- Input records:
Segment Open

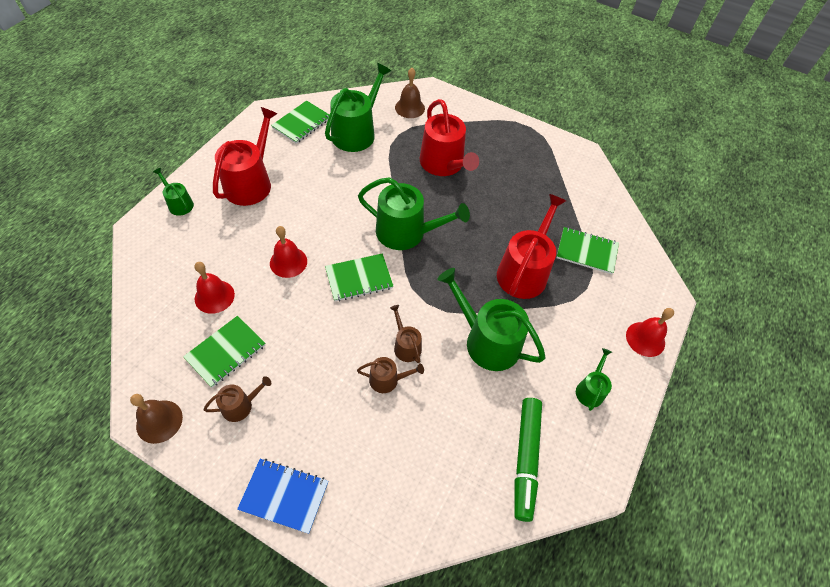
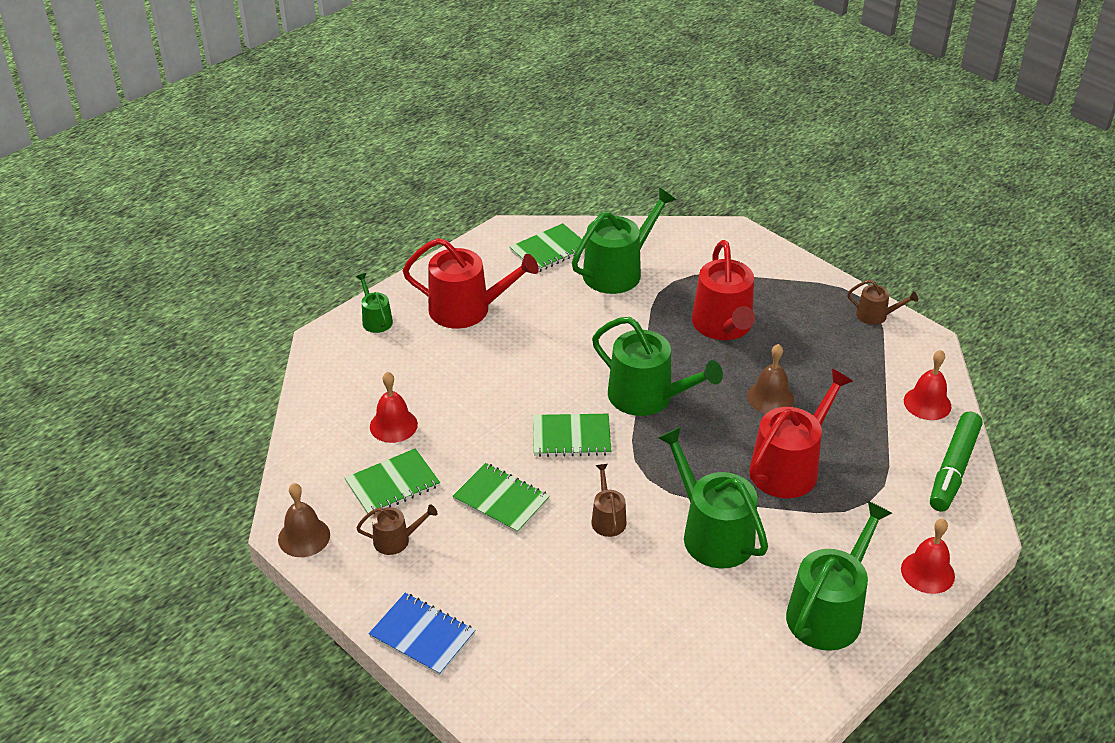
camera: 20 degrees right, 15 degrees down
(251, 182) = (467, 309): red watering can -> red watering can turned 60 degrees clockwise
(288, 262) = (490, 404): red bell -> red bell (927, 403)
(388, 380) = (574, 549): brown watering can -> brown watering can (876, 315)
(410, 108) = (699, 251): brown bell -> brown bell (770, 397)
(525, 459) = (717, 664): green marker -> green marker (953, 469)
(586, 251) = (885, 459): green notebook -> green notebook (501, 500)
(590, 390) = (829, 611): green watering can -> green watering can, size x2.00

Segment Closed
Segment Open

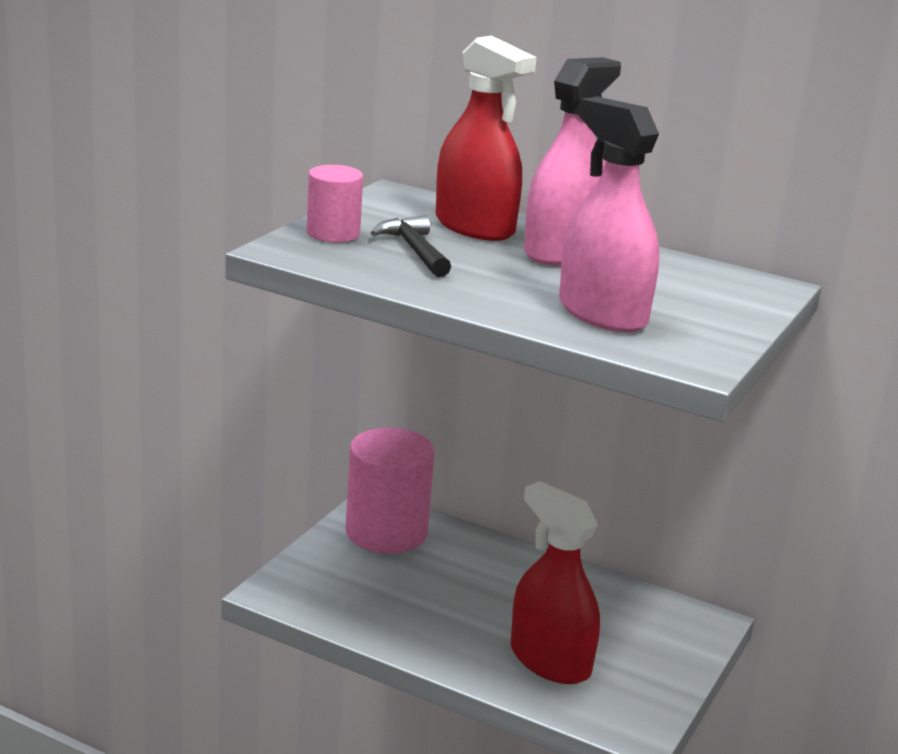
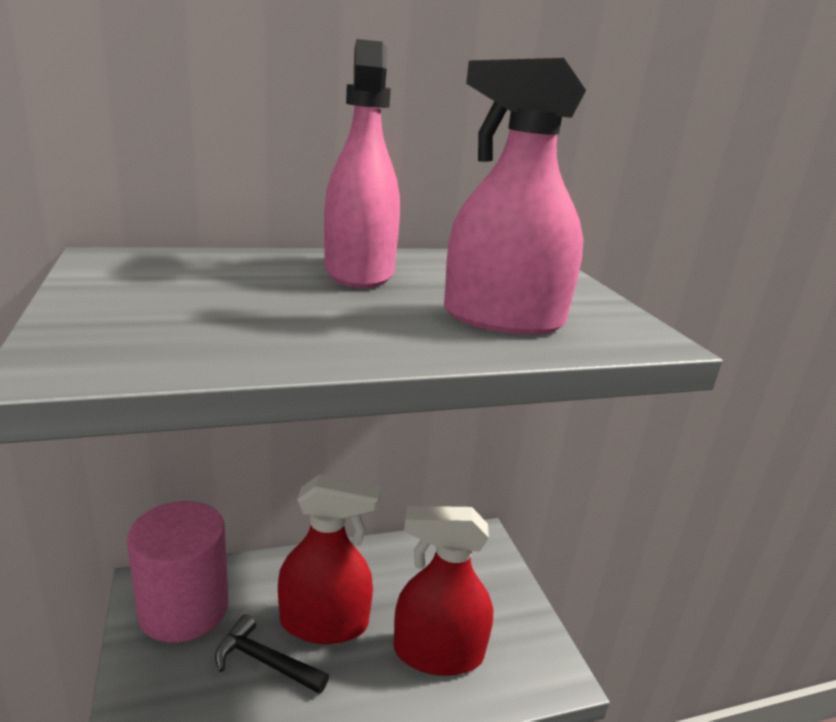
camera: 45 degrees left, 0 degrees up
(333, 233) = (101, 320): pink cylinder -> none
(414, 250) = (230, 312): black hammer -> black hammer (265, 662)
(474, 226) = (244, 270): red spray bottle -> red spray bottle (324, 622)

Segment Closed

- Assignment: Report every line containing the string "bell" in the material.

- Expected answer:
(288, 262) = (490, 404): red bell -> red bell (927, 403)
(410, 108) = (699, 251): brown bell -> brown bell (770, 397)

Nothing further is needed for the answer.